- **What is expected**
Apart from the images, repeat the data below exactly as written.
___ Stored data ___
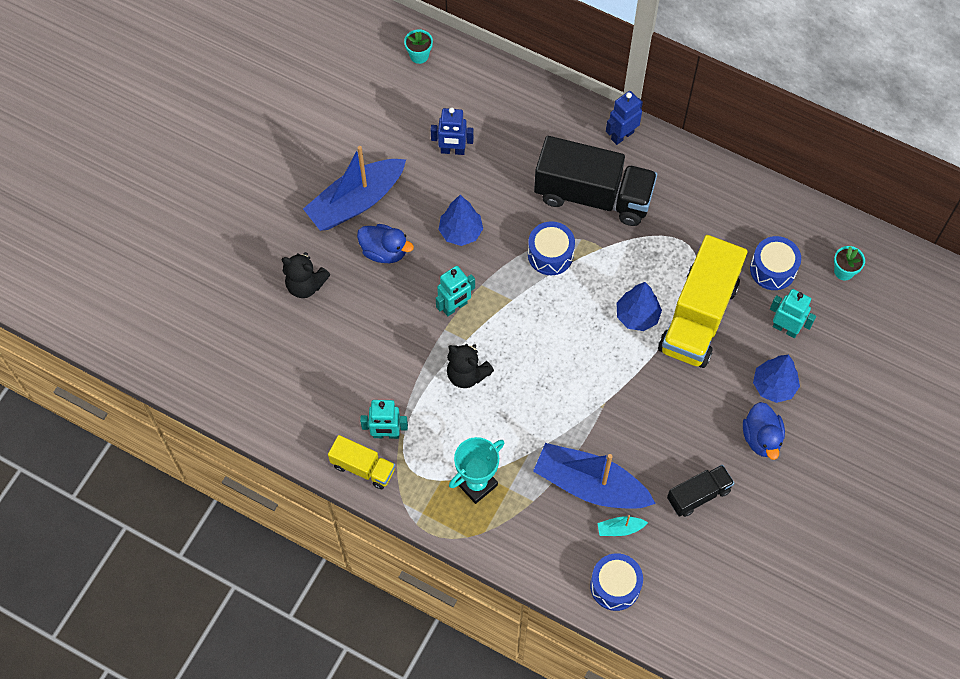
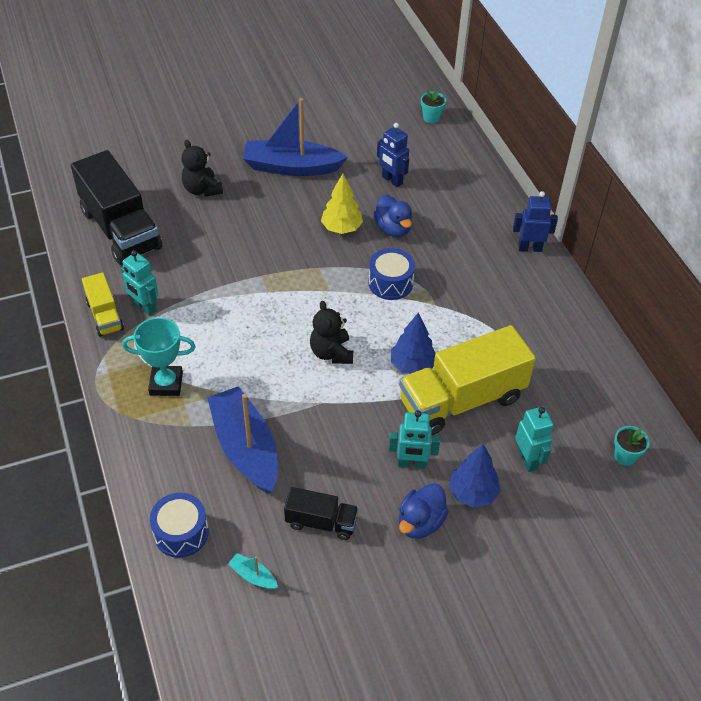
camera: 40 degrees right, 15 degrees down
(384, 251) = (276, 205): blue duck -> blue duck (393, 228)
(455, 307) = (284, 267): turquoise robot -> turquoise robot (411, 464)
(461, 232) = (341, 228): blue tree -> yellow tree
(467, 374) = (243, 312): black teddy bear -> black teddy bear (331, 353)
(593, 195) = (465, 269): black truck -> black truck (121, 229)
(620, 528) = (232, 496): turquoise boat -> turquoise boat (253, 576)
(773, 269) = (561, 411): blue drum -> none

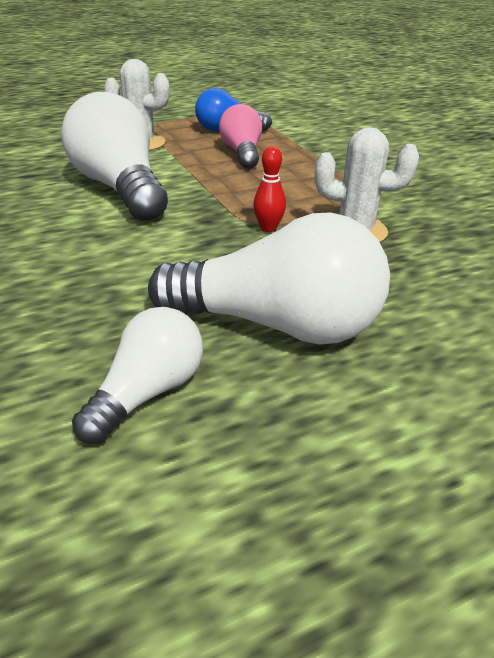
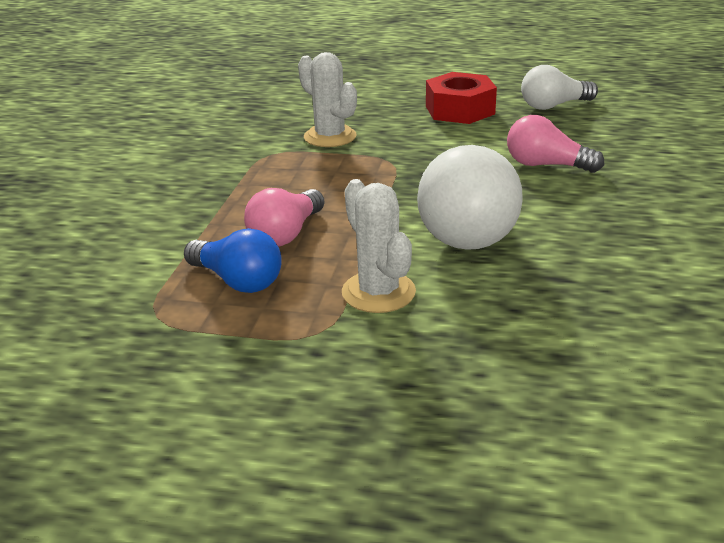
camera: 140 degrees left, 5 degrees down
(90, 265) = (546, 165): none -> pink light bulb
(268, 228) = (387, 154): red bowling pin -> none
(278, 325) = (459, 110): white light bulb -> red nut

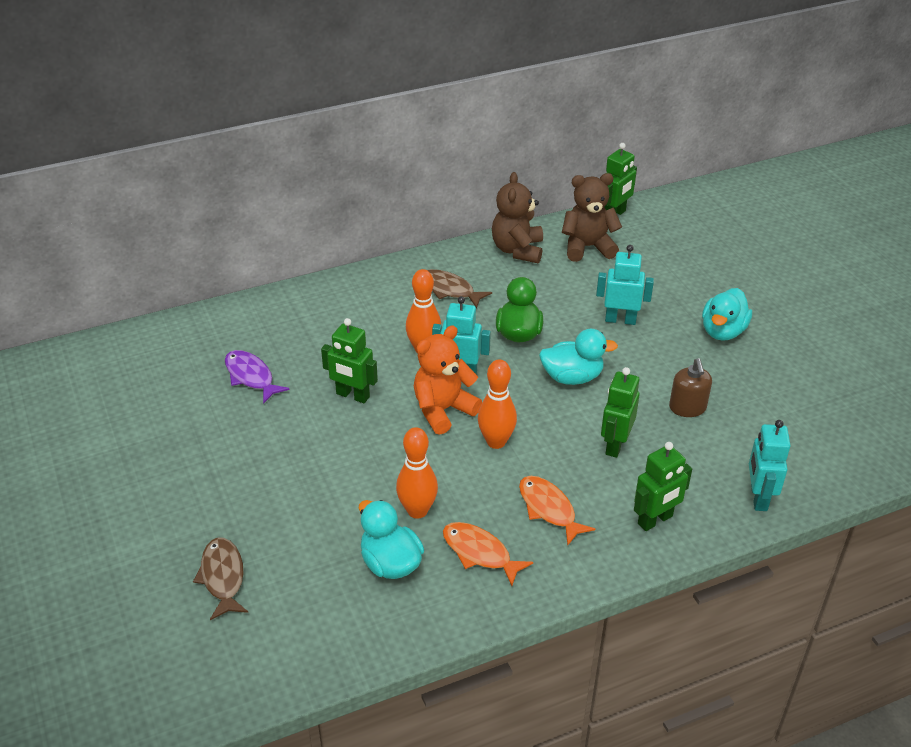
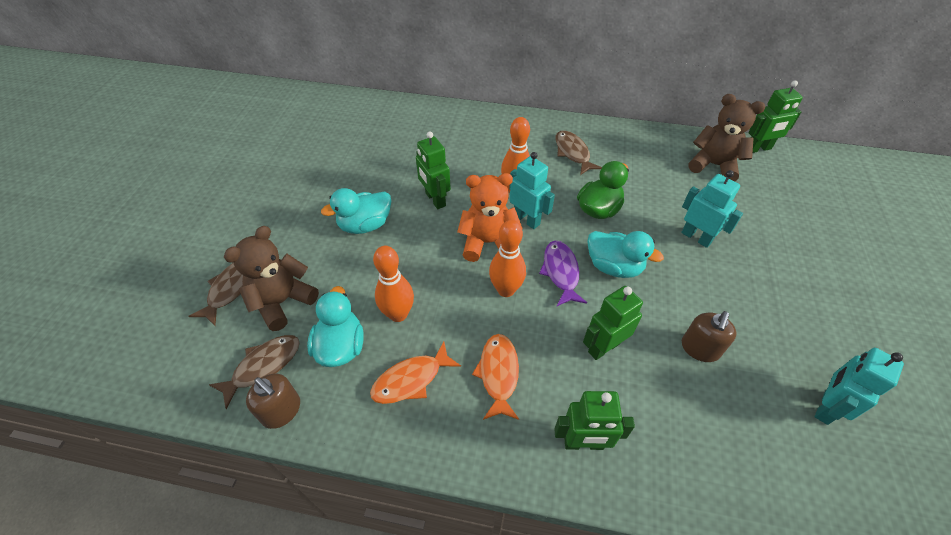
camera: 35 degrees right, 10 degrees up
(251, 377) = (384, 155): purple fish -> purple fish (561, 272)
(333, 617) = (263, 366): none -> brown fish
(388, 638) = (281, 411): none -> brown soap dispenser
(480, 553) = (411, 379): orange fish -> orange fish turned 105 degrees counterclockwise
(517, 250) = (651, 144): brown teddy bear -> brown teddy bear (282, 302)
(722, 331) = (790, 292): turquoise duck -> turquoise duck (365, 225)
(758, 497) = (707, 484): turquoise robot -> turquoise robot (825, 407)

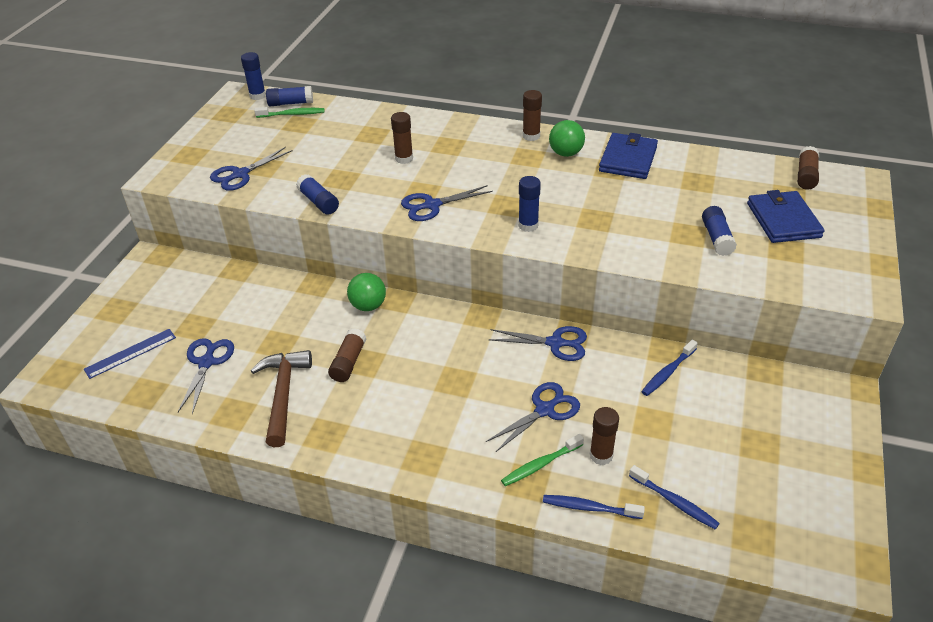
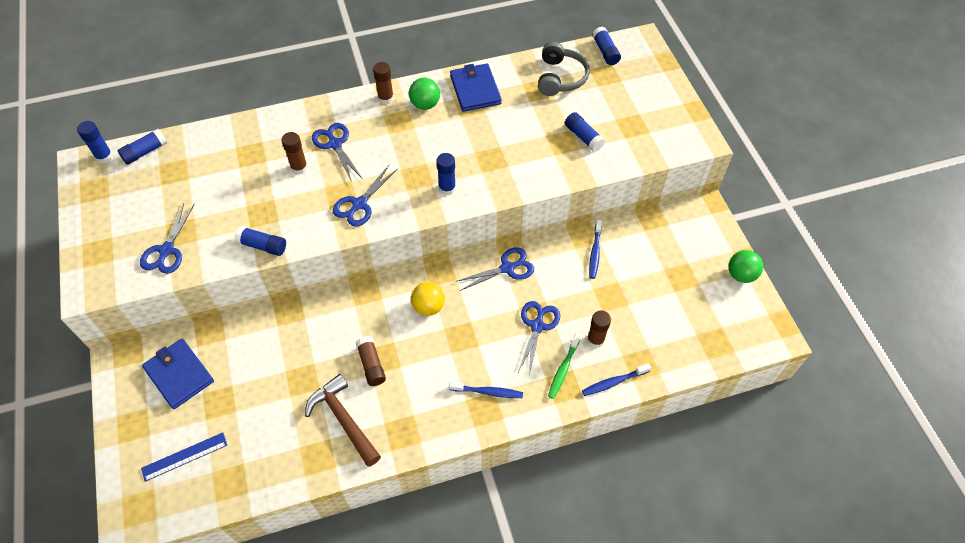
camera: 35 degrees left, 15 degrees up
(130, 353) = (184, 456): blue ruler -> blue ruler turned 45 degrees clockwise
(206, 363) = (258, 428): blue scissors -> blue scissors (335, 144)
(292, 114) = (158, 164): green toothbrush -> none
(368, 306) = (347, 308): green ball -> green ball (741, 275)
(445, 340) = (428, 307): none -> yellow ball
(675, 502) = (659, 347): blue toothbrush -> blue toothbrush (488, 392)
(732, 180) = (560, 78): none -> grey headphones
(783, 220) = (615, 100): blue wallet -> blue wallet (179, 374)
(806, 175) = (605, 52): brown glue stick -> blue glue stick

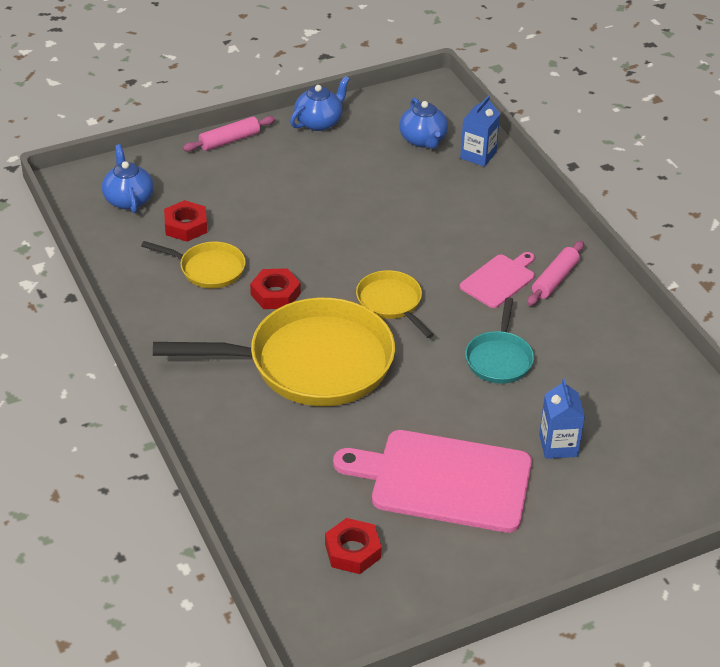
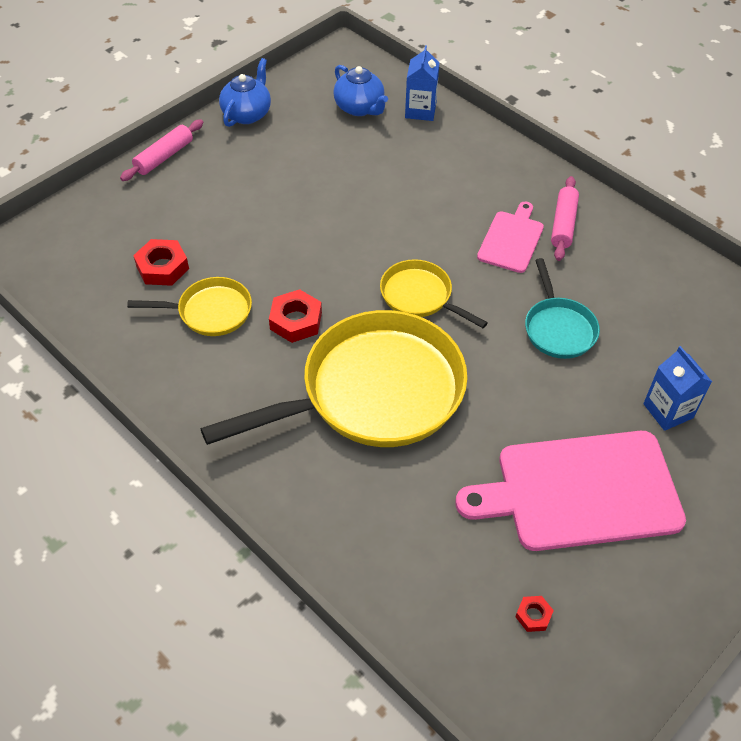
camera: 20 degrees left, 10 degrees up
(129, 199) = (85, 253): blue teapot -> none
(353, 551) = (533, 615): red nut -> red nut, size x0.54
___
- **Answer space**
camera: 40 degrees right, 15 degrees down
(384, 251) = (276, 205): blue duck -> blue duck (393, 228)
(455, 307) = (284, 267): turquoise robot -> turquoise robot (411, 464)
(461, 232) = (341, 228): blue tree -> yellow tree
(467, 374) = (243, 312): black teddy bear -> black teddy bear (331, 353)
(593, 195) = (465, 269): black truck -> black truck (121, 229)
(620, 528) = (232, 496): turquoise boat -> turquoise boat (253, 576)
(773, 269) = (561, 411): blue drum -> none

camera: 140 degrees left, 5 degrees down
(90, 265) = (546, 165): none -> pink light bulb
(268, 228) = (387, 154): red bowling pin -> none
(278, 325) = (459, 110): white light bulb -> red nut

camera: 35 degrees right, 10 degrees up
(251, 377) = (384, 155): purple fish -> purple fish (561, 272)
(333, 617) = (263, 366): none -> brown fish
(388, 638) = (281, 411): none -> brown soap dispenser
(480, 553) = (411, 379): orange fish -> orange fish turned 105 degrees counterclockwise
(517, 250) = (651, 144): brown teddy bear -> brown teddy bear (282, 302)
(722, 331) = (790, 292): turquoise duck -> turquoise duck (365, 225)
(758, 497) = (707, 484): turquoise robot -> turquoise robot (825, 407)

camera: 35 degrees left, 15 degrees up
(130, 353) = (184, 456): blue ruler -> blue ruler turned 45 degrees clockwise
(206, 363) = (258, 428): blue scissors -> blue scissors (335, 144)
(292, 114) = (158, 164): green toothbrush -> none
(368, 306) = (347, 308): green ball -> green ball (741, 275)
(445, 340) = (428, 307): none -> yellow ball
(675, 502) = (659, 347): blue toothbrush -> blue toothbrush (488, 392)
(732, 180) = (560, 78): none -> grey headphones
(783, 220) = (615, 100): blue wallet -> blue wallet (179, 374)
(806, 175) = (605, 52): brown glue stick -> blue glue stick

camera: 20 degrees left, 10 degrees up
(129, 199) = (85, 253): blue teapot -> none
(353, 551) = (533, 615): red nut -> red nut, size x0.54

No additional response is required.